• [Material for this exercise]:
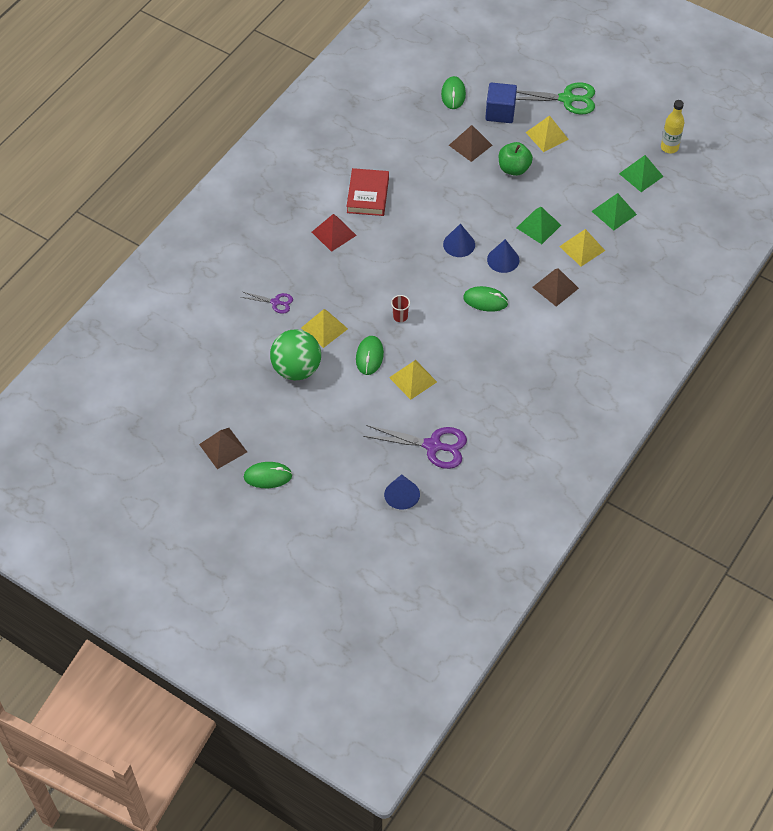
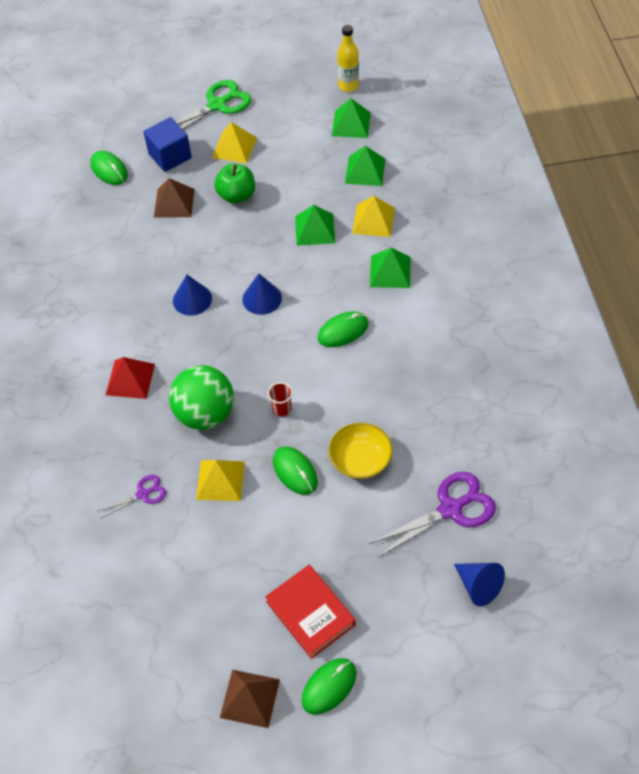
camera: 40 degrees left, 0 degrees up
green ball [270,329,321,380] -> green ball moved to [169,365,234,430]
red book [347,168,389,216] -> red book moved to [265,565,356,659]
yellow pyramid [389,360,437,400] -> yellow bowl [329,422,393,479]
blue cone [487,239,519,273] -> blue cone moved to [173,275,212,316]
brown pyramid [532,268,579,307] -> green pyramid [370,248,411,288]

• [Task item]:
Word for word, restate the material above; do not carry over the pictures.

• [Answer section]:
camera: 40 degrees left, 0 degrees up
green ball [270,329,321,380] -> green ball moved to [169,365,234,430]
red book [347,168,389,216] -> red book moved to [265,565,356,659]
yellow pyramid [389,360,437,400] -> yellow bowl [329,422,393,479]
blue cone [487,239,519,273] -> blue cone moved to [173,275,212,316]
brown pyramid [532,268,579,307] -> green pyramid [370,248,411,288]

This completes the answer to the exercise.